[Exercise objective] Rewrite all the records below, changing every "counterclockwise" to "anticlockwise" and leaving everything else unchanged. Leave the pictures out of your answer.

[Exercise input]
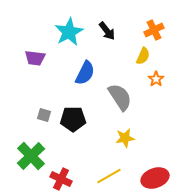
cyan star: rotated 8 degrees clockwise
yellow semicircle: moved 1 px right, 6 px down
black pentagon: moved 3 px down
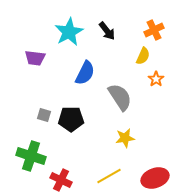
black pentagon: moved 2 px left
green cross: rotated 28 degrees counterclockwise
red cross: moved 1 px down
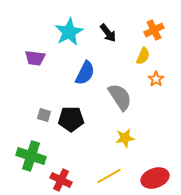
black arrow: moved 1 px right, 2 px down
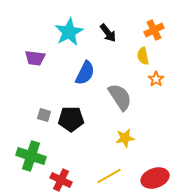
yellow semicircle: rotated 144 degrees clockwise
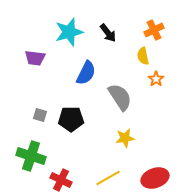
cyan star: rotated 12 degrees clockwise
blue semicircle: moved 1 px right
gray square: moved 4 px left
yellow line: moved 1 px left, 2 px down
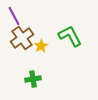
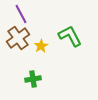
purple line: moved 7 px right, 2 px up
brown cross: moved 4 px left
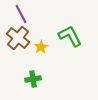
brown cross: rotated 15 degrees counterclockwise
yellow star: moved 1 px down
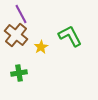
brown cross: moved 2 px left, 3 px up
green cross: moved 14 px left, 6 px up
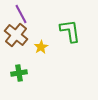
green L-shape: moved 5 px up; rotated 20 degrees clockwise
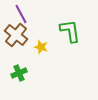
yellow star: rotated 24 degrees counterclockwise
green cross: rotated 14 degrees counterclockwise
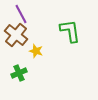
yellow star: moved 5 px left, 4 px down
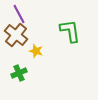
purple line: moved 2 px left
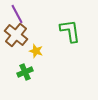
purple line: moved 2 px left
green cross: moved 6 px right, 1 px up
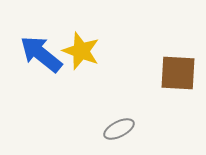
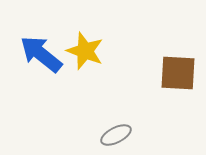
yellow star: moved 4 px right
gray ellipse: moved 3 px left, 6 px down
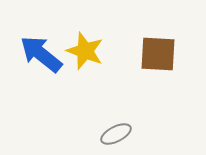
brown square: moved 20 px left, 19 px up
gray ellipse: moved 1 px up
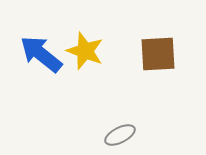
brown square: rotated 6 degrees counterclockwise
gray ellipse: moved 4 px right, 1 px down
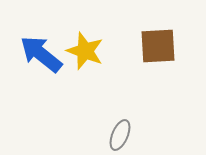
brown square: moved 8 px up
gray ellipse: rotated 40 degrees counterclockwise
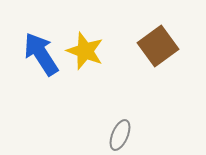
brown square: rotated 33 degrees counterclockwise
blue arrow: rotated 18 degrees clockwise
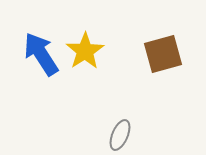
brown square: moved 5 px right, 8 px down; rotated 21 degrees clockwise
yellow star: rotated 18 degrees clockwise
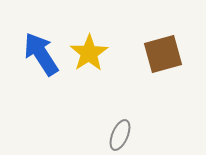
yellow star: moved 4 px right, 2 px down
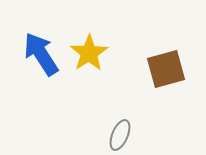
brown square: moved 3 px right, 15 px down
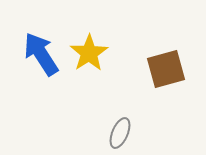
gray ellipse: moved 2 px up
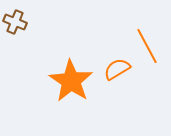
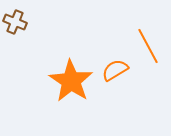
orange line: moved 1 px right
orange semicircle: moved 2 px left, 1 px down
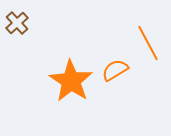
brown cross: moved 2 px right, 1 px down; rotated 25 degrees clockwise
orange line: moved 3 px up
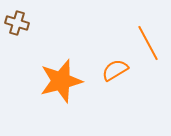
brown cross: rotated 30 degrees counterclockwise
orange star: moved 10 px left; rotated 24 degrees clockwise
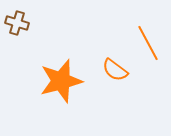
orange semicircle: rotated 112 degrees counterclockwise
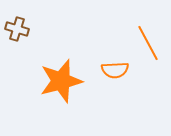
brown cross: moved 6 px down
orange semicircle: rotated 40 degrees counterclockwise
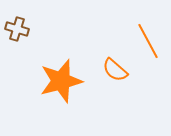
orange line: moved 2 px up
orange semicircle: rotated 44 degrees clockwise
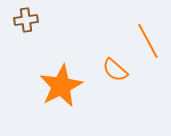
brown cross: moved 9 px right, 9 px up; rotated 25 degrees counterclockwise
orange star: moved 5 px down; rotated 12 degrees counterclockwise
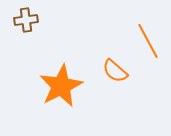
orange semicircle: moved 1 px down
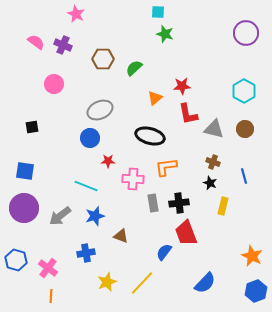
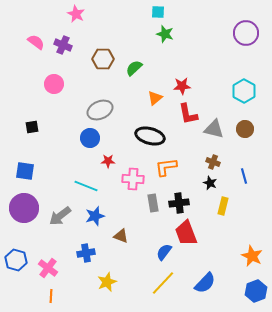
yellow line at (142, 283): moved 21 px right
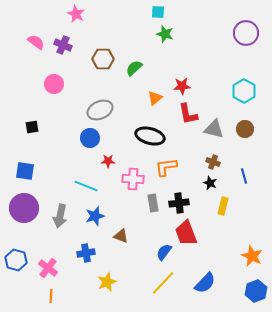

[Task output]
cyan star: rotated 8 degrees clockwise
yellow semicircle: moved 1 px right, 6 px down
black pentagon: moved 3 px down
black pentagon: moved 2 px left
green cross: rotated 28 degrees anticlockwise
red cross: moved 1 px down
black arrow: moved 1 px right, 2 px down
yellow semicircle: rotated 144 degrees clockwise
cyan star: rotated 12 degrees clockwise
blue semicircle: moved 1 px right
gray square: moved 4 px left
yellow line: moved 1 px left, 2 px down
purple line: moved 7 px right, 2 px up
brown cross: moved 4 px left
brown cross: rotated 15 degrees anticlockwise
yellow star: moved 1 px down
brown cross: moved 2 px left, 3 px up
green cross: moved 14 px left, 6 px up
green L-shape: moved 5 px up; rotated 20 degrees clockwise
yellow star: rotated 24 degrees anticlockwise
green cross: rotated 14 degrees anticlockwise
yellow star: moved 5 px left, 4 px down
purple line: moved 2 px left
purple line: moved 2 px left
green cross: moved 6 px right, 1 px up
yellow star: moved 4 px right
gray ellipse: moved 3 px left, 6 px down
brown square: moved 20 px left, 19 px up
gray ellipse: moved 1 px up
brown square: rotated 6 degrees anticlockwise
gray ellipse: moved 4 px right, 1 px down
brown square: moved 8 px up
gray ellipse: rotated 40 degrees anticlockwise
brown square: rotated 33 degrees anticlockwise
blue arrow: rotated 18 degrees clockwise
brown square: moved 5 px right, 8 px down; rotated 21 degrees clockwise
yellow star: rotated 18 degrees clockwise
yellow star: moved 4 px right, 2 px down
brown square: moved 3 px right, 15 px down
gray ellipse: moved 2 px up
orange line: moved 1 px right
orange semicircle: moved 2 px left, 1 px down
brown cross: moved 2 px right, 1 px down; rotated 25 degrees clockwise
orange line: moved 3 px up
brown cross: rotated 30 degrees anticlockwise
orange star: moved 10 px left; rotated 24 degrees clockwise
orange semicircle: rotated 112 degrees anticlockwise
brown cross: moved 6 px down
orange semicircle: rotated 40 degrees anticlockwise
orange line: moved 2 px up
orange semicircle: rotated 44 degrees clockwise
brown cross: moved 9 px right, 9 px up; rotated 25 degrees anticlockwise
orange star: moved 5 px down; rotated 12 degrees anticlockwise
orange semicircle: moved 1 px down
yellow line at (142, 283): moved 21 px right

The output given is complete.